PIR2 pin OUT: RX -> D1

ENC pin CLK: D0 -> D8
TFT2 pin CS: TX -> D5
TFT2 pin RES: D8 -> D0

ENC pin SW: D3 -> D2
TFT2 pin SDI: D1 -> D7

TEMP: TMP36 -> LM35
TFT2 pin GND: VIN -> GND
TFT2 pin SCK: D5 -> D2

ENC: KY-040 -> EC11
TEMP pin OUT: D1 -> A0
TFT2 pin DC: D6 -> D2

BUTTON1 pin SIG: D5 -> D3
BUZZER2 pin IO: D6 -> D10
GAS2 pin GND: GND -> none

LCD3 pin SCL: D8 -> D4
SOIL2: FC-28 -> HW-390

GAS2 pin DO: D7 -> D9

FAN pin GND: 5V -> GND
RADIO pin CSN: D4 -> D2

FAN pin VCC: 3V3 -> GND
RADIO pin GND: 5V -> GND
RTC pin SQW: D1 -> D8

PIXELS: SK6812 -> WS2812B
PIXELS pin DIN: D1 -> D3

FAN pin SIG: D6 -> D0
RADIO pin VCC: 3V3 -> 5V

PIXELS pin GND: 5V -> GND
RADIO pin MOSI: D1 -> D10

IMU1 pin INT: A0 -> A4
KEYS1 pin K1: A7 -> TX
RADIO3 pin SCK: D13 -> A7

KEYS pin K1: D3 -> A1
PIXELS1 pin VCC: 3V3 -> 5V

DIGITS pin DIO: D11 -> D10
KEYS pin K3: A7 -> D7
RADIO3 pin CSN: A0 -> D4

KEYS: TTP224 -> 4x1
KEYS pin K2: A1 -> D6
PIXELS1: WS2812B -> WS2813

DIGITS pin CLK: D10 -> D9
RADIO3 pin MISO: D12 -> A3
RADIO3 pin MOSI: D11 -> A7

[TASK TO CARRY OUT]: Would you reproduce all the entries exactly?

[SOLUTION BELOW]:
PIR2 pin OUT: RX -> D1

ENC pin CLK: D0 -> D8
TFT2 pin CS: TX -> D5
TFT2 pin RES: D8 -> D0

ENC pin SW: D3 -> D2
TFT2 pin SDI: D1 -> D7

TEMP: TMP36 -> LM35
TFT2 pin GND: VIN -> GND
TFT2 pin SCK: D5 -> D2

ENC: KY-040 -> EC11
TEMP pin OUT: D1 -> A0
TFT2 pin DC: D6 -> D2

BUTTON1 pin SIG: D5 -> D3
BUZZER2 pin IO: D6 -> D10
GAS2 pin GND: GND -> none

LCD3 pin SCL: D8 -> D4
SOIL2: FC-28 -> HW-390

GAS2 pin DO: D7 -> D9

FAN pin GND: 5V -> GND
RADIO pin CSN: D4 -> D2

FAN pin VCC: 3V3 -> GND
RADIO pin GND: 5V -> GND
RTC pin SQW: D1 -> D8

PIXELS: SK6812 -> WS2812B
PIXELS pin DIN: D1 -> D3

FAN pin SIG: D6 -> D0
RADIO pin VCC: 3V3 -> 5V

PIXELS pin GND: 5V -> GND
RADIO pin MOSI: D1 -> D10

IMU1 pin INT: A0 -> A4
KEYS1 pin K1: A7 -> TX
RADIO3 pin SCK: D13 -> A7

KEYS pin K1: D3 -> A1
PIXELS1 pin VCC: 3V3 -> 5V

DIGITS pin DIO: D11 -> D10
KEYS pin K3: A7 -> D7
RADIO3 pin CSN: A0 -> D4

KEYS: TTP224 -> 4x1
KEYS pin K2: A1 -> D6
PIXELS1: WS2812B -> WS2813

DIGITS pin CLK: D10 -> D9
RADIO3 pin MISO: D12 -> A3
RADIO3 pin MOSI: D11 -> A7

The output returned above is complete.